'''

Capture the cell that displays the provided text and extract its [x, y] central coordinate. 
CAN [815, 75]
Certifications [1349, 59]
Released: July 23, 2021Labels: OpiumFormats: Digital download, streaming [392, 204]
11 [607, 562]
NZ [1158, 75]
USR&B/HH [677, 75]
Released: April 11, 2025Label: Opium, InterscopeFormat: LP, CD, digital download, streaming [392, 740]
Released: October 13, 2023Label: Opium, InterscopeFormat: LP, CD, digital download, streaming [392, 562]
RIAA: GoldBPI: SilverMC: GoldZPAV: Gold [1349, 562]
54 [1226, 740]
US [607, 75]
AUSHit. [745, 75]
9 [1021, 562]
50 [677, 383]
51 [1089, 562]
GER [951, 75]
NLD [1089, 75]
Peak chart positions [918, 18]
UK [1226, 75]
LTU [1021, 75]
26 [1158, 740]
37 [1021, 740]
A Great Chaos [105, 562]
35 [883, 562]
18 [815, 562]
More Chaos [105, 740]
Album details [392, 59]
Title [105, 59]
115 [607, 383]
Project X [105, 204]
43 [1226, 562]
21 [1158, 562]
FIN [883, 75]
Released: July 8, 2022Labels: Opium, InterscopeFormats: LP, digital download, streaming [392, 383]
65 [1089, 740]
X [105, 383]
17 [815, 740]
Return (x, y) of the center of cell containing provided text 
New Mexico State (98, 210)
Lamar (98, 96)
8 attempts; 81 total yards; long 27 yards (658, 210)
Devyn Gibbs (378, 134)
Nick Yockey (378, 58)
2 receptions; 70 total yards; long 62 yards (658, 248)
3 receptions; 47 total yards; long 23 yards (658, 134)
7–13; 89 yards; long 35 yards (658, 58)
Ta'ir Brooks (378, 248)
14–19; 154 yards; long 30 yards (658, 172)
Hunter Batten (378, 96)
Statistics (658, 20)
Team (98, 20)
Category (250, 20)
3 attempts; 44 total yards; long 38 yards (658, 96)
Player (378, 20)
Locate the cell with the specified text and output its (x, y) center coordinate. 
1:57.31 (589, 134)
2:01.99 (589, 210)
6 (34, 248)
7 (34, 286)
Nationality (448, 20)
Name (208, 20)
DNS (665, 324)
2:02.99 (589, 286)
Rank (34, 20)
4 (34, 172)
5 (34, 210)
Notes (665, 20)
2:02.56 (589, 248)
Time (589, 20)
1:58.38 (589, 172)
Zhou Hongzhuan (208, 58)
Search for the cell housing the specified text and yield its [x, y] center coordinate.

'''

What you will do |
Reproduce the listing above line for line, keeping every character, number, and coordinate unchanged.

Task output |
Capture the cell that displays the provided text and extract its [x, y] central coordinate. 
CAN [815, 75]
Certifications [1349, 59]
Released: July 23, 2021Labels: OpiumFormats: Digital download, streaming [392, 204]
11 [607, 562]
NZ [1158, 75]
USR&B/HH [677, 75]
Released: April 11, 2025Label: Opium, InterscopeFormat: LP, CD, digital download, streaming [392, 740]
Released: October 13, 2023Label: Opium, InterscopeFormat: LP, CD, digital download, streaming [392, 562]
RIAA: GoldBPI: SilverMC: GoldZPAV: Gold [1349, 562]
54 [1226, 740]
US [607, 75]
AUSHit. [745, 75]
9 [1021, 562]
50 [677, 383]
51 [1089, 562]
GER [951, 75]
NLD [1089, 75]
Peak chart positions [918, 18]
UK [1226, 75]
LTU [1021, 75]
26 [1158, 740]
37 [1021, 740]
A Great Chaos [105, 562]
35 [883, 562]
18 [815, 562]
More Chaos [105, 740]
Album details [392, 59]
Title [105, 59]
115 [607, 383]
Project X [105, 204]
43 [1226, 562]
21 [1158, 562]
FIN [883, 75]
Released: July 8, 2022Labels: Opium, InterscopeFormats: LP, digital download, streaming [392, 383]
65 [1089, 740]
X [105, 383]
17 [815, 740]
Return (x, y) of the center of cell containing provided text 
New Mexico State (98, 210)
Lamar (98, 96)
8 attempts; 81 total yards; long 27 yards (658, 210)
Devyn Gibbs (378, 134)
Nick Yockey (378, 58)
2 receptions; 70 total yards; long 62 yards (658, 248)
3 receptions; 47 total yards; long 23 yards (658, 134)
7–13; 89 yards; long 35 yards (658, 58)
Ta'ir Brooks (378, 248)
14–19; 154 yards; long 30 yards (658, 172)
Hunter Batten (378, 96)
Statistics (658, 20)
Team (98, 20)
Category (250, 20)
3 attempts; 44 total yards; long 38 yards (658, 96)
Player (378, 20)
Locate the cell with the specified text and output its (x, y) center coordinate. 
1:57.31 (589, 134)
2:01.99 (589, 210)
6 (34, 248)
7 (34, 286)
Nationality (448, 20)
Name (208, 20)
DNS (665, 324)
2:02.99 (589, 286)
Rank (34, 20)
4 (34, 172)
5 (34, 210)
Notes (665, 20)
2:02.56 (589, 248)
Time (589, 20)
1:58.38 (589, 172)
Zhou Hongzhuan (208, 58)
Search for the cell housing the specified text and yield its [x, y] center coordinate.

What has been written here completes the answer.